_Problem statement_: The result should be an exact copy of the data, free of pictures.

_Collected material_:
☆ ☆ ☆ ☆

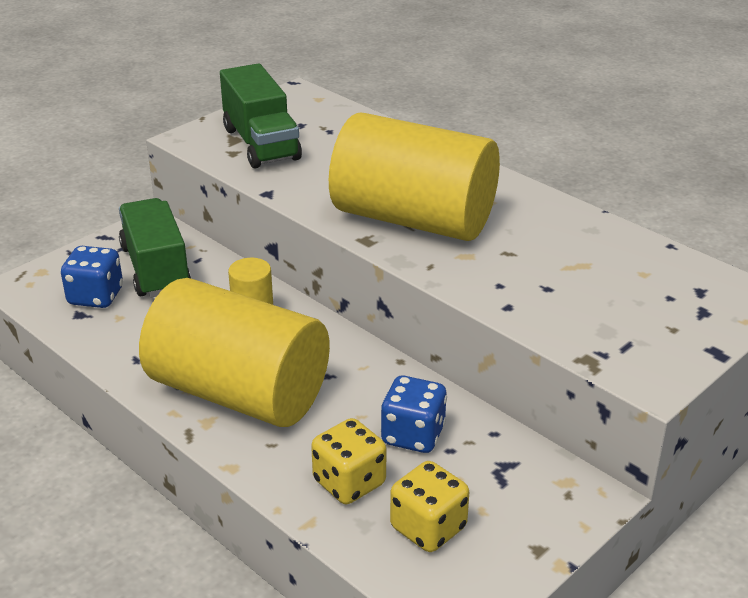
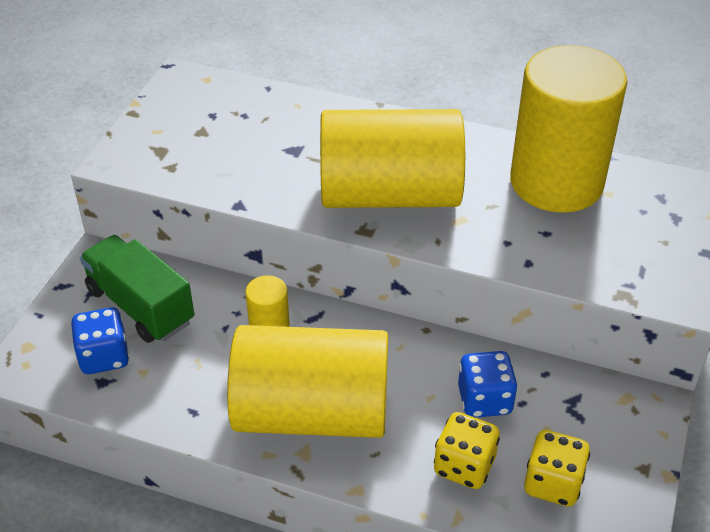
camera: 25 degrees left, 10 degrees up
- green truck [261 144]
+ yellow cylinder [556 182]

☆ ☆ ☆ ☆

_Reply to the exercise_:
camera: 25 degrees left, 10 degrees up
- green truck [261 144]
+ yellow cylinder [556 182]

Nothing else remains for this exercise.